## EXERCISE DESCRIPTION
The line containing "brown marker: 1 -> 2" marks the end: restate word for word every line from the first line of the entries below through that one.

Start of TASK INPUTS

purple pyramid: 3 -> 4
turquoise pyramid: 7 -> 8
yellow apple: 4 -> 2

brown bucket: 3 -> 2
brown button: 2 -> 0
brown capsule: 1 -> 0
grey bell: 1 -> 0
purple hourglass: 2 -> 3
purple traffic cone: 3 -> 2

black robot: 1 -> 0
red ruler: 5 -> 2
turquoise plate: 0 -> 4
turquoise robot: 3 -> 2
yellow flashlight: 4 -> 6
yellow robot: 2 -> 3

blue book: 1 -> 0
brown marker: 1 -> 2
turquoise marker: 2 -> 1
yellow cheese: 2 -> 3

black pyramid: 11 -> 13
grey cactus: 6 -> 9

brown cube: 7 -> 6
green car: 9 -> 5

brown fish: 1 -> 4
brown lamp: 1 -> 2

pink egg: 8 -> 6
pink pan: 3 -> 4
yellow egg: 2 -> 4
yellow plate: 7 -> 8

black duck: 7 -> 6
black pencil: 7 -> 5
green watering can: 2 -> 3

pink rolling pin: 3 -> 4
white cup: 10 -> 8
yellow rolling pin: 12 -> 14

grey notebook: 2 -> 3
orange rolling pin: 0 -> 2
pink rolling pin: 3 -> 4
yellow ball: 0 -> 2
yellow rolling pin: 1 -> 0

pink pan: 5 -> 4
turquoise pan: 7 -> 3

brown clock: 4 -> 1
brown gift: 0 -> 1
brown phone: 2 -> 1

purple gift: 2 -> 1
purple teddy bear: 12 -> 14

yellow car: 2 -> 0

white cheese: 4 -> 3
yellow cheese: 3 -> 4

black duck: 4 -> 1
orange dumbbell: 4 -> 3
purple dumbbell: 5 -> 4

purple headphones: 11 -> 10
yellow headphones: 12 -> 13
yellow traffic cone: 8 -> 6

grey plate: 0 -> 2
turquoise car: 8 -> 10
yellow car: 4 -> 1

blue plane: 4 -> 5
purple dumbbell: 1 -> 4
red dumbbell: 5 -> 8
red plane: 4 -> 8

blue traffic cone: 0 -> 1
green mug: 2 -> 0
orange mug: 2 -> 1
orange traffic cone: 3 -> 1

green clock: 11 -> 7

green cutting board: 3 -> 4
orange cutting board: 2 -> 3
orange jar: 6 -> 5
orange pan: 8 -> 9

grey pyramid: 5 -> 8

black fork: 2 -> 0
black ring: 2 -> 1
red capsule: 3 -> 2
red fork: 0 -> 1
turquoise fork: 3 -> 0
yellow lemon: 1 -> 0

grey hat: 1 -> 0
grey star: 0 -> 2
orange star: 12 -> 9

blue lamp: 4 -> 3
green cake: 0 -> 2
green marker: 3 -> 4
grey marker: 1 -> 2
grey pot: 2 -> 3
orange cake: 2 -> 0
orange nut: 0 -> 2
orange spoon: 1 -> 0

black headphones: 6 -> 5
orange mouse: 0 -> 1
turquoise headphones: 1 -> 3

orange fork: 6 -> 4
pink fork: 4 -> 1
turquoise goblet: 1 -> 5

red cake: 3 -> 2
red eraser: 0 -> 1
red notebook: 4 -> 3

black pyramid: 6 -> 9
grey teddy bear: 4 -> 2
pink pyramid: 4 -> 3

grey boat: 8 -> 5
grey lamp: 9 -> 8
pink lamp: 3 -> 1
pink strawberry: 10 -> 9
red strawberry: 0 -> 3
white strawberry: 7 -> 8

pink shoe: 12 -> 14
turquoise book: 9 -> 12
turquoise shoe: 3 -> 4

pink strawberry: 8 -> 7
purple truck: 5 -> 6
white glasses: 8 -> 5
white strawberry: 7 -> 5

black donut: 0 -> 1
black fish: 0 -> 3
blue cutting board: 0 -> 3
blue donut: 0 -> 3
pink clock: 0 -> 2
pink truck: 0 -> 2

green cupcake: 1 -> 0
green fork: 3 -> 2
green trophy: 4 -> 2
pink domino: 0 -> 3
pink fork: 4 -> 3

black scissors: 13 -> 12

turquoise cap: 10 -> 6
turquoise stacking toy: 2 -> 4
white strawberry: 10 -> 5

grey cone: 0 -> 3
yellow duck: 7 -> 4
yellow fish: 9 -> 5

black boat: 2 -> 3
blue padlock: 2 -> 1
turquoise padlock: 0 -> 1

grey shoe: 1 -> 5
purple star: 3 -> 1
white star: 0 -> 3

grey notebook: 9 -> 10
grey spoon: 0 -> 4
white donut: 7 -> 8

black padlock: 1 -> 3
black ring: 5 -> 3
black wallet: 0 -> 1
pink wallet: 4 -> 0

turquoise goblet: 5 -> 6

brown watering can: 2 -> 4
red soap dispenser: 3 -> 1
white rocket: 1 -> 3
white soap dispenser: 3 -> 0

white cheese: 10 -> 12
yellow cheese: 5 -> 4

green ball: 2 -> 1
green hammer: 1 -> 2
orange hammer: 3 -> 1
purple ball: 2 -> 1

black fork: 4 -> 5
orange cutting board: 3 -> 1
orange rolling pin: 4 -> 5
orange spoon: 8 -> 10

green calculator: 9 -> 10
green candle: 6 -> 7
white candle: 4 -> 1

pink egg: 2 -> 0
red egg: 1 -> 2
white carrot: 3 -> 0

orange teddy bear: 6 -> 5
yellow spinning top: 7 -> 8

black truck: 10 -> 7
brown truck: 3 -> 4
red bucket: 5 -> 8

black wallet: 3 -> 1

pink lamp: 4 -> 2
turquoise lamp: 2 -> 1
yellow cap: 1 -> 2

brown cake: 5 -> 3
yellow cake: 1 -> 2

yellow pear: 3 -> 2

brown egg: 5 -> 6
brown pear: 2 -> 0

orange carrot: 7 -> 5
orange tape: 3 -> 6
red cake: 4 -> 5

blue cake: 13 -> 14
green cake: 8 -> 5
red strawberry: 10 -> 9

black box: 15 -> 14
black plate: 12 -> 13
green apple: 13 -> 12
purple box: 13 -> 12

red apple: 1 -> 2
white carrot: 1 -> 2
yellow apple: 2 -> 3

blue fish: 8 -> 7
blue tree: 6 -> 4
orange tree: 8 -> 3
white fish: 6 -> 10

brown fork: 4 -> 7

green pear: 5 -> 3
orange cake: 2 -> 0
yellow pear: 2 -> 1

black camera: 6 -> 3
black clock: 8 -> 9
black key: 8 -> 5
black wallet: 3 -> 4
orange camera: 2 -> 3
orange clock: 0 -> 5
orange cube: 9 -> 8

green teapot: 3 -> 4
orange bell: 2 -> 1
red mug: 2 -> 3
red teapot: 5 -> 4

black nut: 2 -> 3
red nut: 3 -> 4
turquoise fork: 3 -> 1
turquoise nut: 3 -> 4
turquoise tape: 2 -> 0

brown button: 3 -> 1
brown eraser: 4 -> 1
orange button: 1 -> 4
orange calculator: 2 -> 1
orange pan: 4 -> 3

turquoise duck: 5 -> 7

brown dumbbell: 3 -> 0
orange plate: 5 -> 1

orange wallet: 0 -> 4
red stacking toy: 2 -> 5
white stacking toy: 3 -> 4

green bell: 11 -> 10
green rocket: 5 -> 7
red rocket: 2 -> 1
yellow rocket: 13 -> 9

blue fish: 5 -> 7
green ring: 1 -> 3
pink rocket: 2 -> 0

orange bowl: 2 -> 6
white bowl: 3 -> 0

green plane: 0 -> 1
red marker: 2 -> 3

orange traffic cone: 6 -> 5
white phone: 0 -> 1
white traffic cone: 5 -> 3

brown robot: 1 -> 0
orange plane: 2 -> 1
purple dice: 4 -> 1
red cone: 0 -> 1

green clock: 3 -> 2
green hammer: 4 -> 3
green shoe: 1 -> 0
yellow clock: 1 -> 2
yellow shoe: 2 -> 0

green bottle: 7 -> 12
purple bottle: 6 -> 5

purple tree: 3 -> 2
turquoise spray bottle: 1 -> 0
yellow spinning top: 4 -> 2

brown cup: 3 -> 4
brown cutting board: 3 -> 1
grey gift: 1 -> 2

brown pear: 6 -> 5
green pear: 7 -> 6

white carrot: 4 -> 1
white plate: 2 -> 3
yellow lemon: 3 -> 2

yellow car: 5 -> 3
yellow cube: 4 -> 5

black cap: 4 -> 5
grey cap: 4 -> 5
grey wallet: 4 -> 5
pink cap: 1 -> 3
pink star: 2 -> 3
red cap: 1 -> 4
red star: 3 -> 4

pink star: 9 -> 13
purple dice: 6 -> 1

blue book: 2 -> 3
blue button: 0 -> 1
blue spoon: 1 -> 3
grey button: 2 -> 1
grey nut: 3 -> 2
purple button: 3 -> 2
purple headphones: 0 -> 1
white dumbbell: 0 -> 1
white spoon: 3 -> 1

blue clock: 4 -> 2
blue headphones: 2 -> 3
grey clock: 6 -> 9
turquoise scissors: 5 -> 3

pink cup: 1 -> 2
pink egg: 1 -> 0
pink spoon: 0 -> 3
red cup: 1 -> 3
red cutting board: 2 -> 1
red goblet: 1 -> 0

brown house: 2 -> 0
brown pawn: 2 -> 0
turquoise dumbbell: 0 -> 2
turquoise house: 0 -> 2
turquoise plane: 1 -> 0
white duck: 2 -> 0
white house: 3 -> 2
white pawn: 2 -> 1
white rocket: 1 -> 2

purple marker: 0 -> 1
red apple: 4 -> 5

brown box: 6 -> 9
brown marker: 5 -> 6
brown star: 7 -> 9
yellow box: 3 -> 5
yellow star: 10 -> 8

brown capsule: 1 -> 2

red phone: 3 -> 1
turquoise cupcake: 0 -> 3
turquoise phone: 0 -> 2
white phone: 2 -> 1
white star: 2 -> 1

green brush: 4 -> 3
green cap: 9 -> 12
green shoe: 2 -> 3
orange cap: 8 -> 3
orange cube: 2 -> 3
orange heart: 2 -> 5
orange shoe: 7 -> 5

End of TASK INPUTS

## ANSWER SECTION
purple pyramid: 3 -> 4
turquoise pyramid: 7 -> 8
yellow apple: 4 -> 2

brown bucket: 3 -> 2
brown button: 2 -> 0
brown capsule: 1 -> 0
grey bell: 1 -> 0
purple hourglass: 2 -> 3
purple traffic cone: 3 -> 2

black robot: 1 -> 0
red ruler: 5 -> 2
turquoise plate: 0 -> 4
turquoise robot: 3 -> 2
yellow flashlight: 4 -> 6
yellow robot: 2 -> 3

blue book: 1 -> 0
brown marker: 1 -> 2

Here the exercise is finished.